EXERCISE INSTRUCTIONS -
The records below must be returned exactly, with every picture left out.

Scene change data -
——————

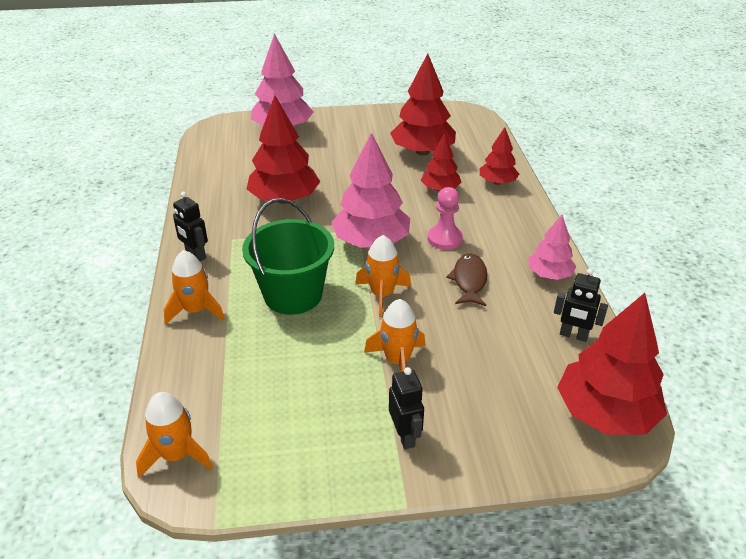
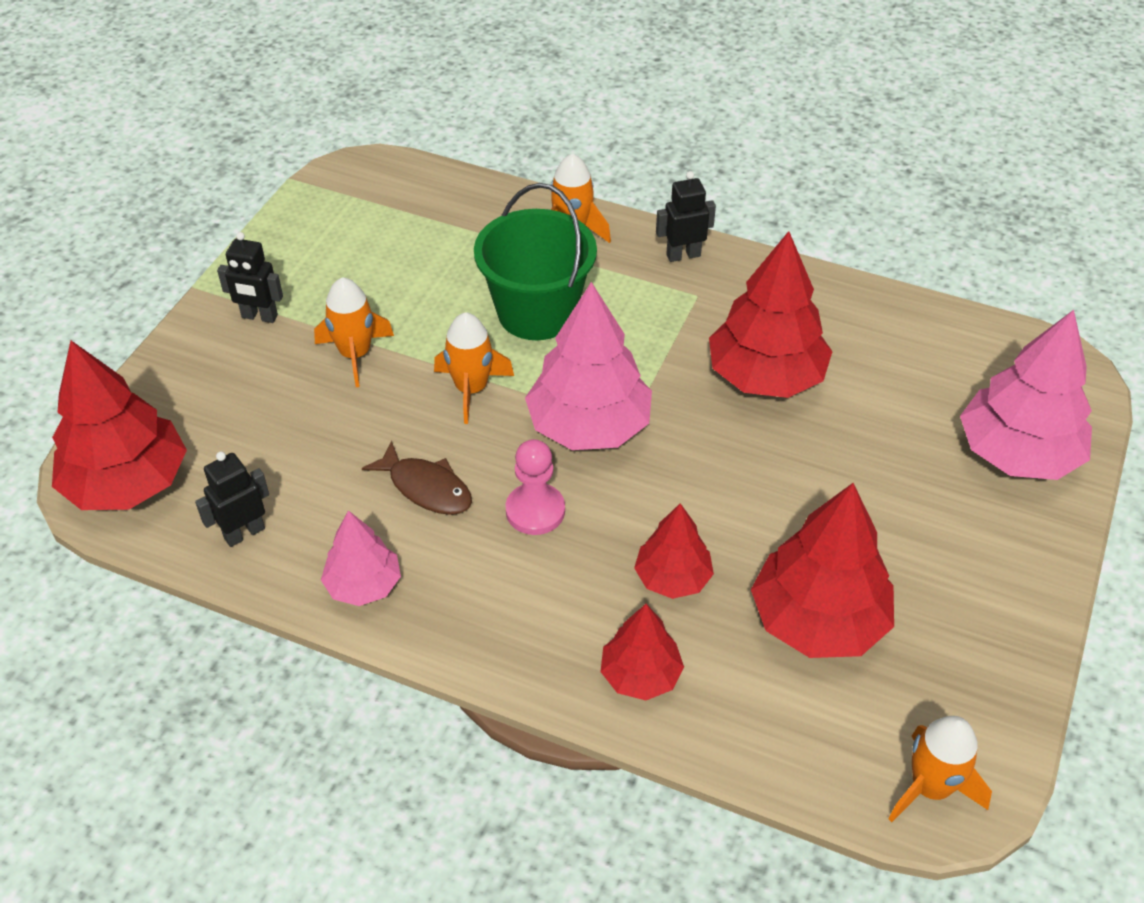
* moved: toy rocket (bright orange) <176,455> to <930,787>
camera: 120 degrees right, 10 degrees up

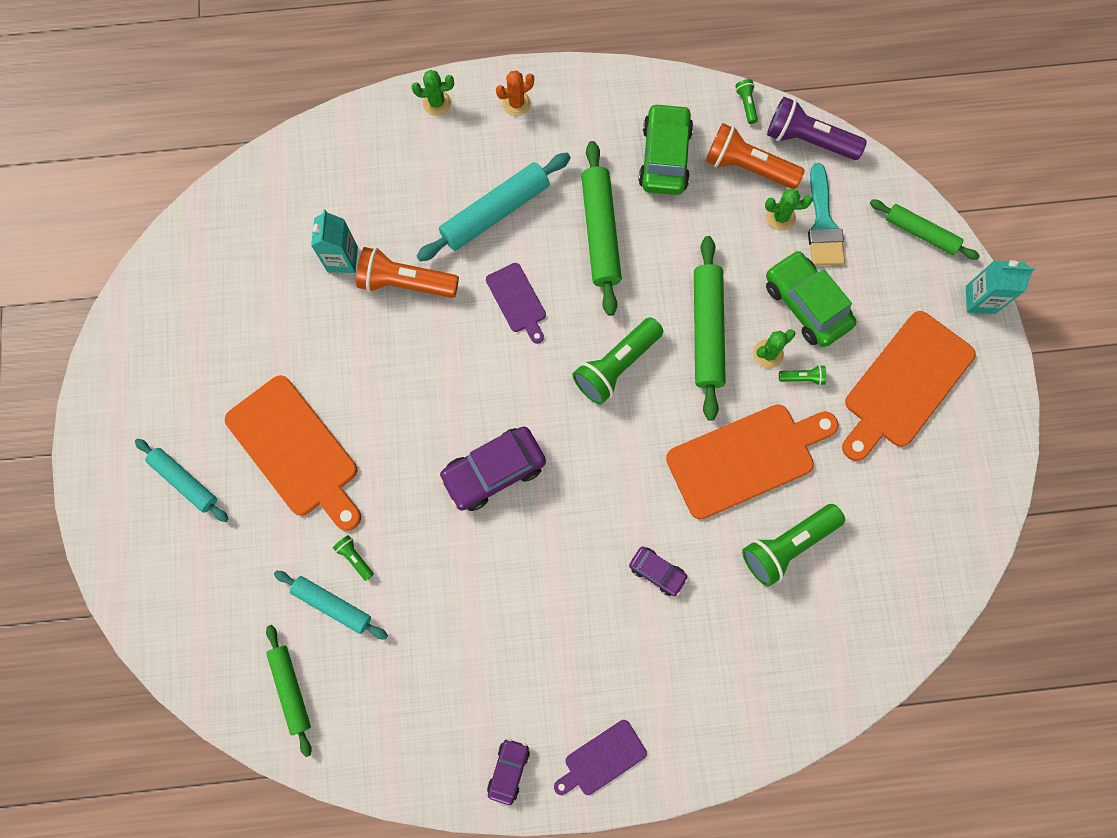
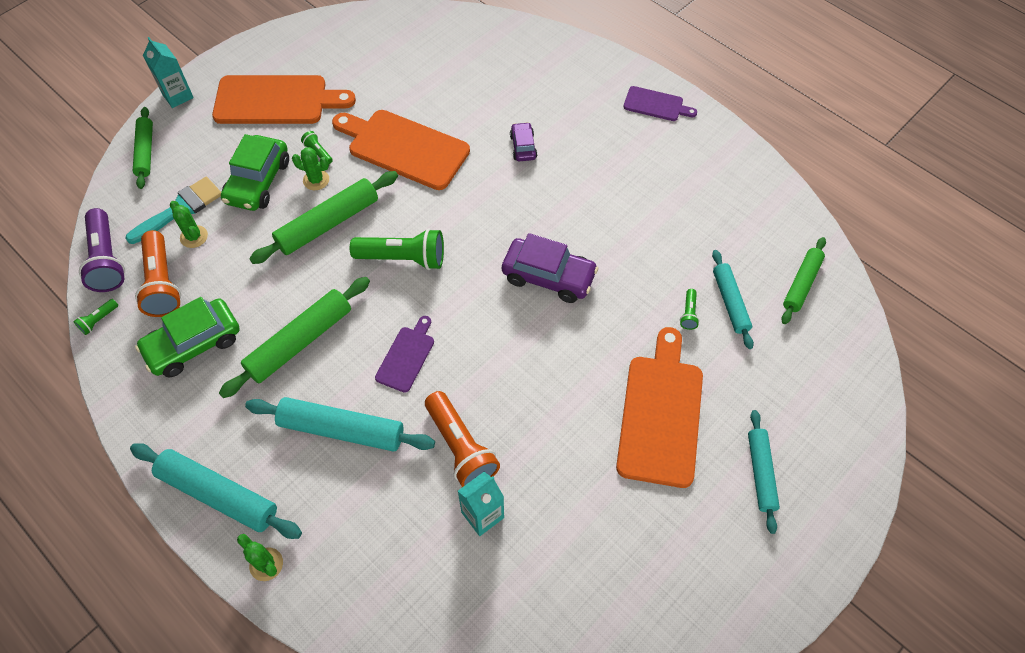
* replaced: prickly plant (bright orange) <516,103> to pastry roller (turquoise) <218,494>
* removed: torch (green) <787,545>
* removed: toy car (violet) <508,770>
camera: 130 degrees left, 15 degrees down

——————

SOLVED EXERCISE -
* moved: toy rocket (bright orange) <176,455> to <930,787>
camera: 120 degrees right, 10 degrees up

* replaced: prickly plant (bright orange) <516,103> to pastry roller (turquoise) <218,494>
* removed: torch (green) <787,545>
* removed: toy car (violet) <508,770>
camera: 130 degrees left, 15 degrees down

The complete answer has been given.